EXERCISE: Go through the records below and copy out every line holding "none".

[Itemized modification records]
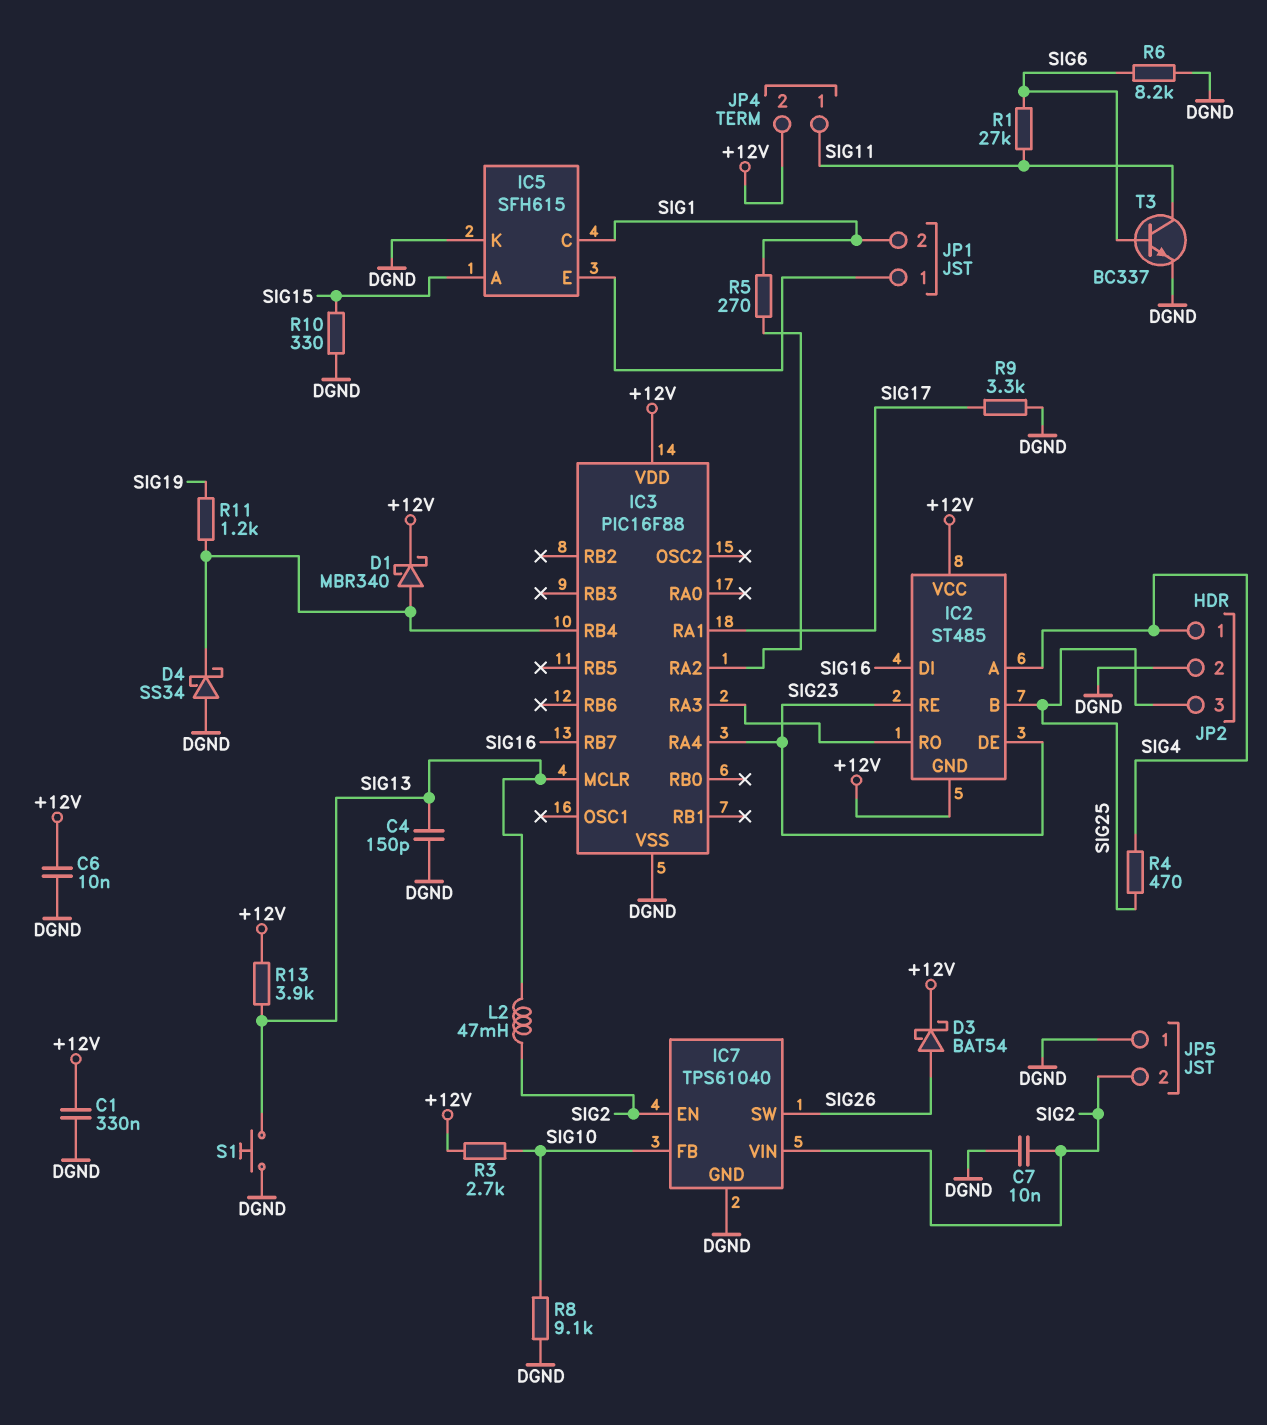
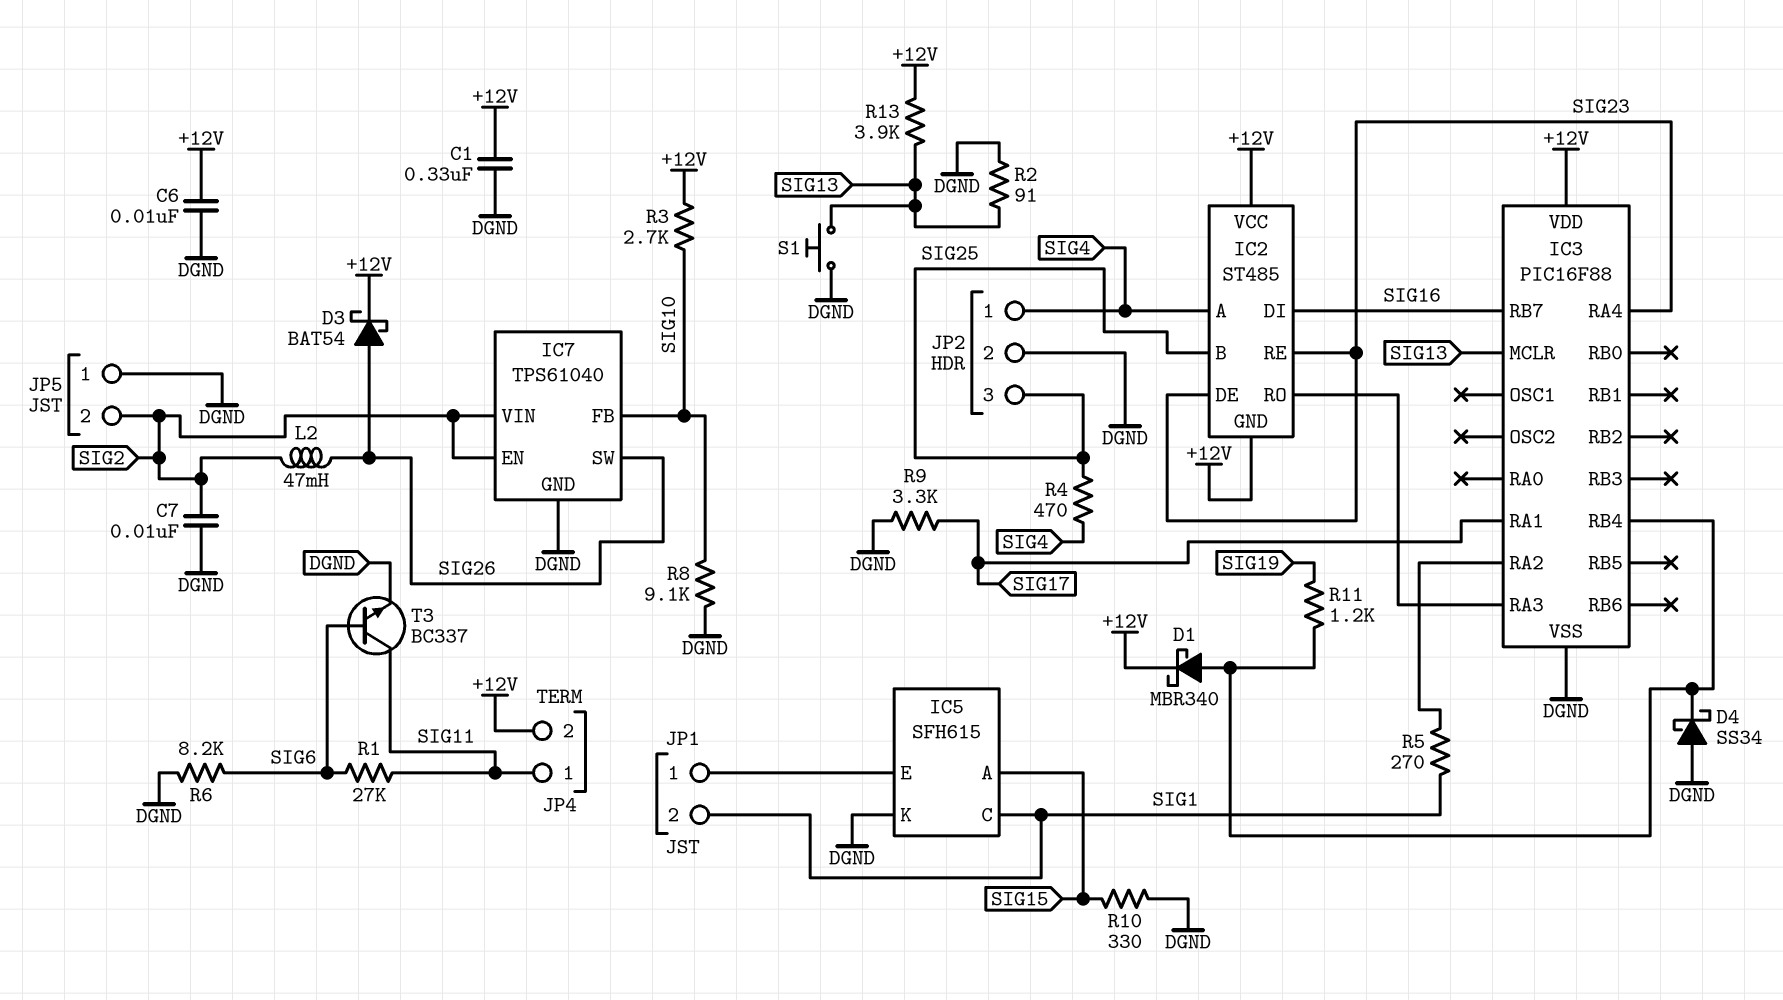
C4: 150pF (DGND, SIG13) -> none
L2: 47mH (SIG2, SIG13) -> 47mH (SIG2, SIG26)
R2: none -> 91 (DGND, SIG13)

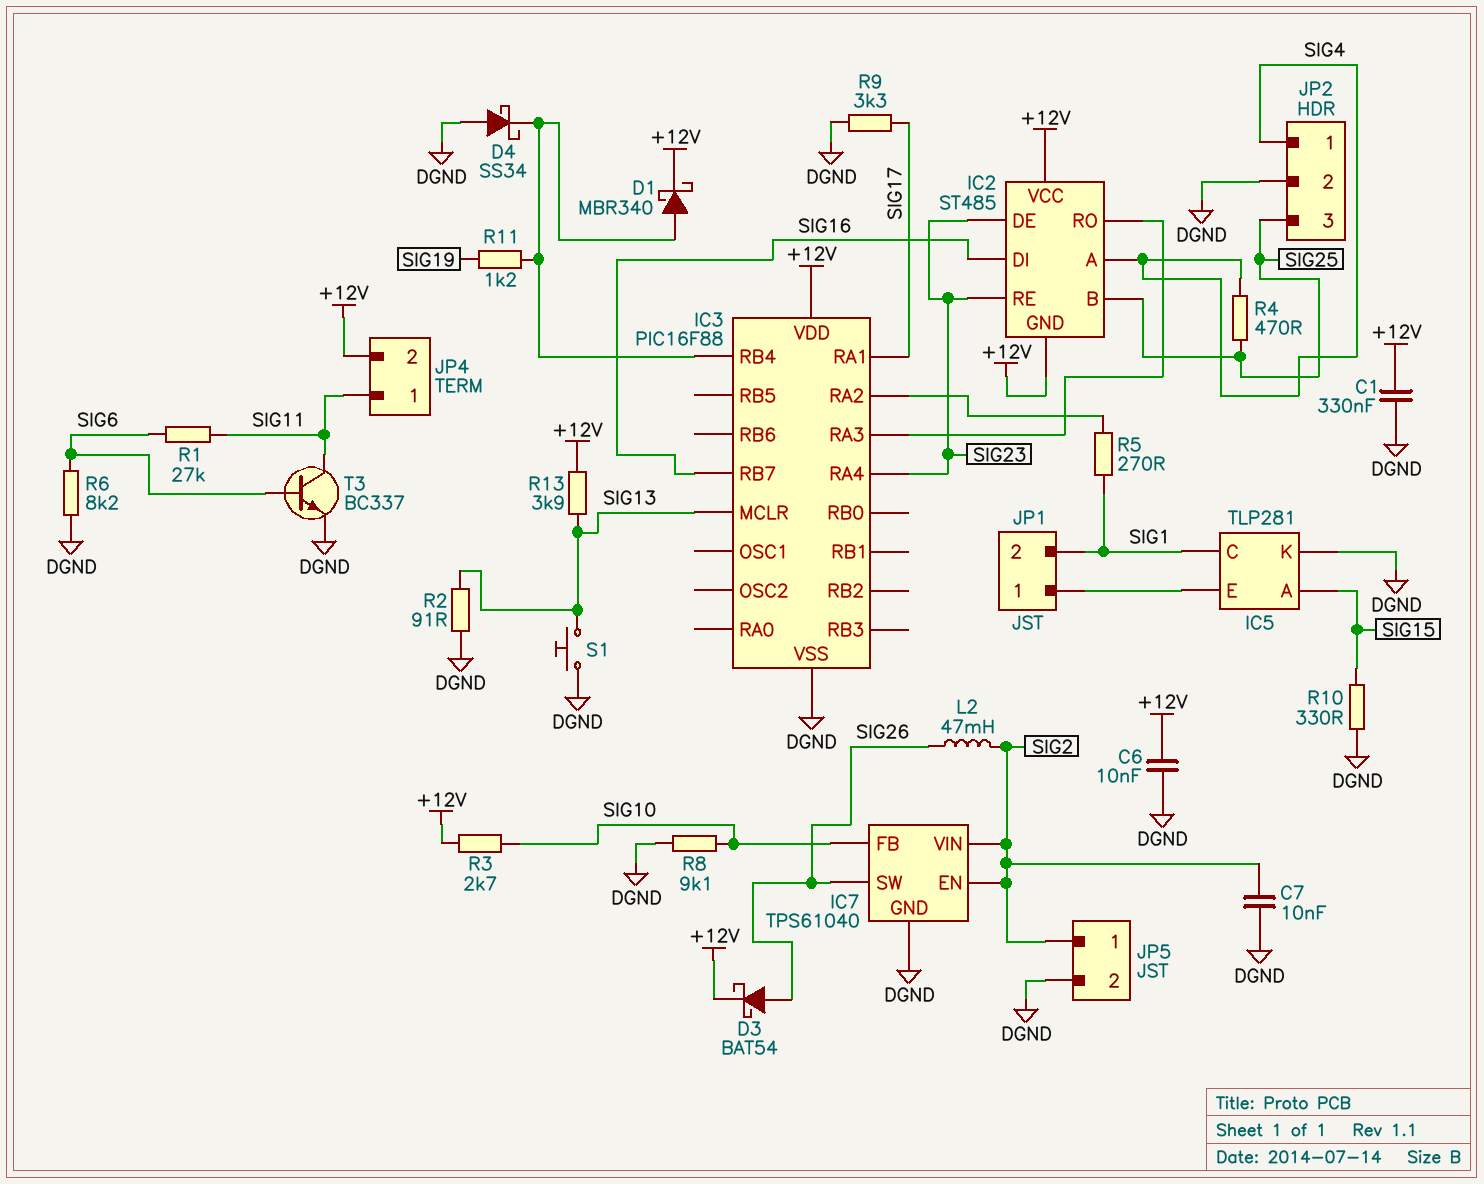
IC5: SFH615 -> TLP281
JP5 pin 1: DGND -> SIG2
JP5 pin 2: SIG2 -> DGND

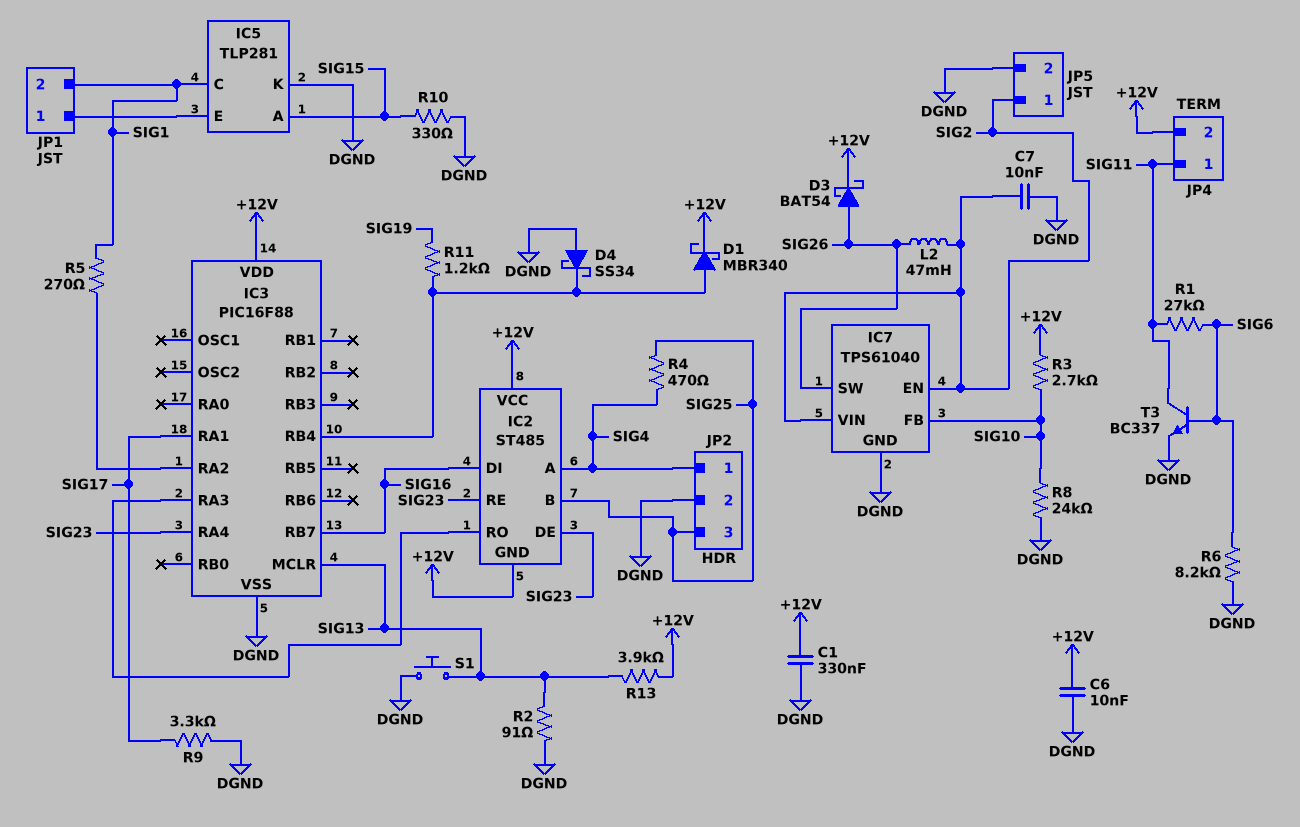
R8: 9.1k (DGND, SIG10) -> 24k (DGND, SIG10)

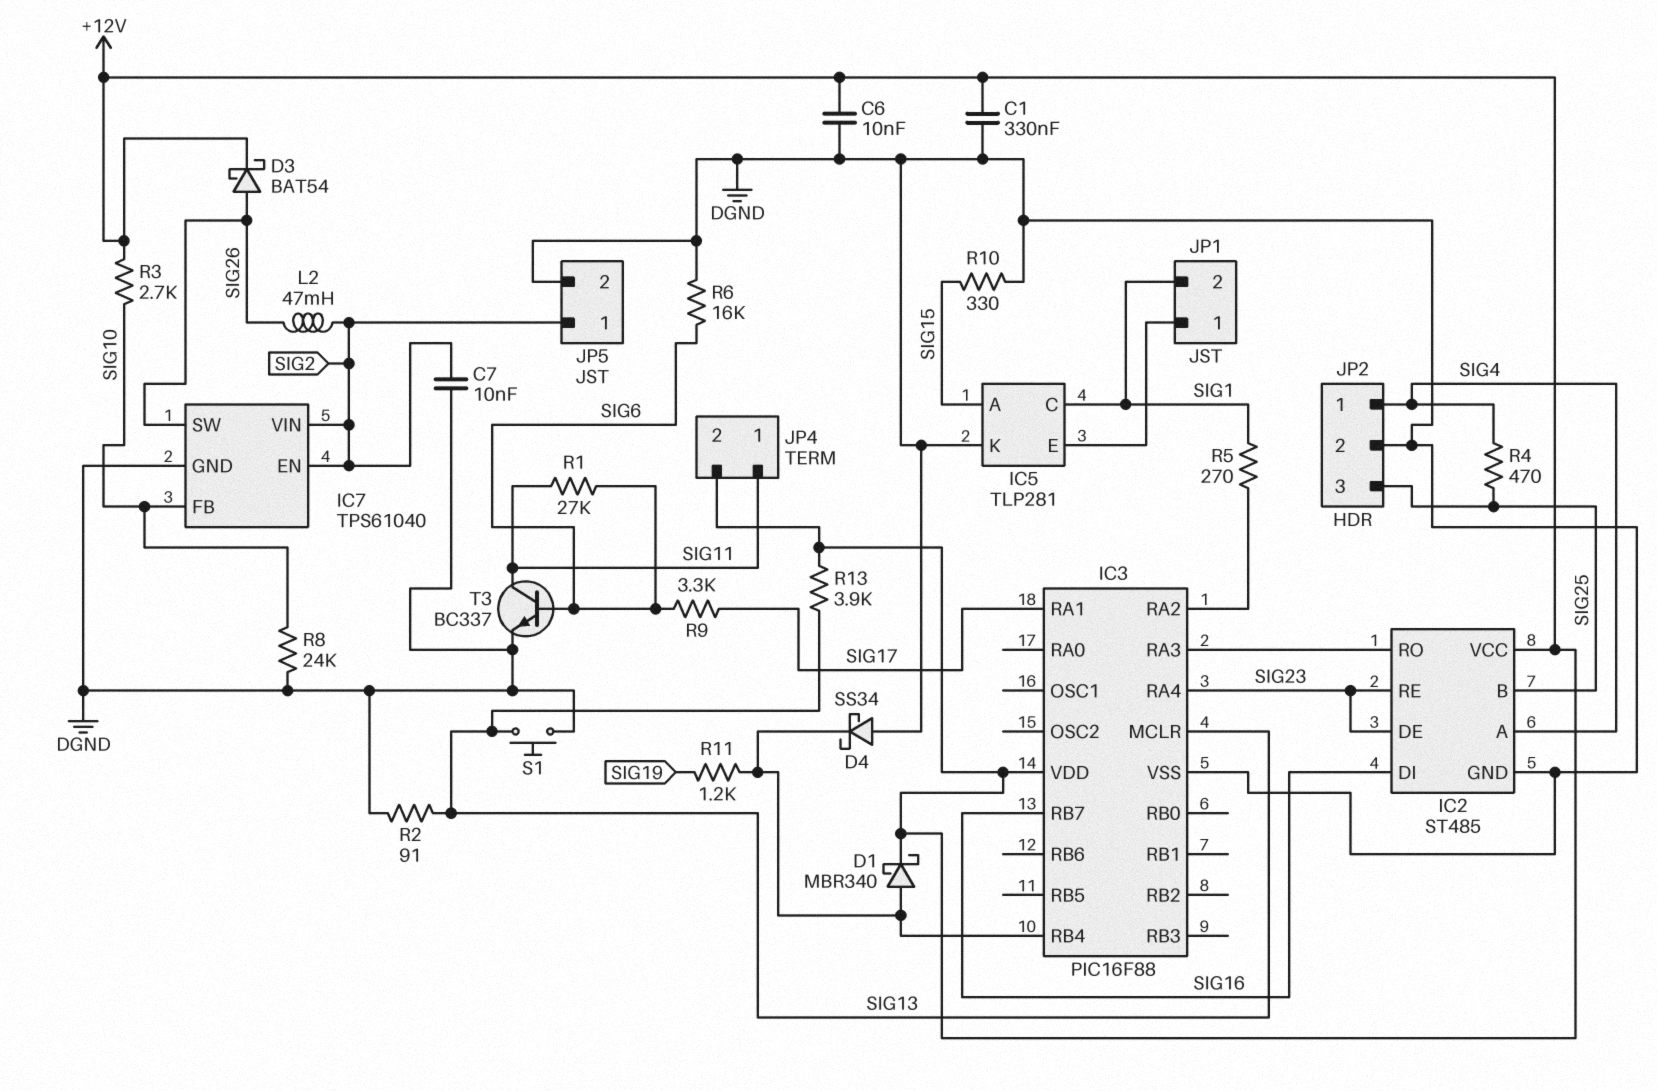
IC2 pin GND: +12V -> DGND
R6: 8.2k (DGND, SIG6) -> 16k (DGND, SIG6)
R9: 3.3k (DGND, SIG17) -> 3.3k (SIG6, SIG17)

SOLUTION TO THE EXERCISE:
C4: 150pF (DGND, SIG13) -> none
R2: none -> 91 (DGND, SIG13)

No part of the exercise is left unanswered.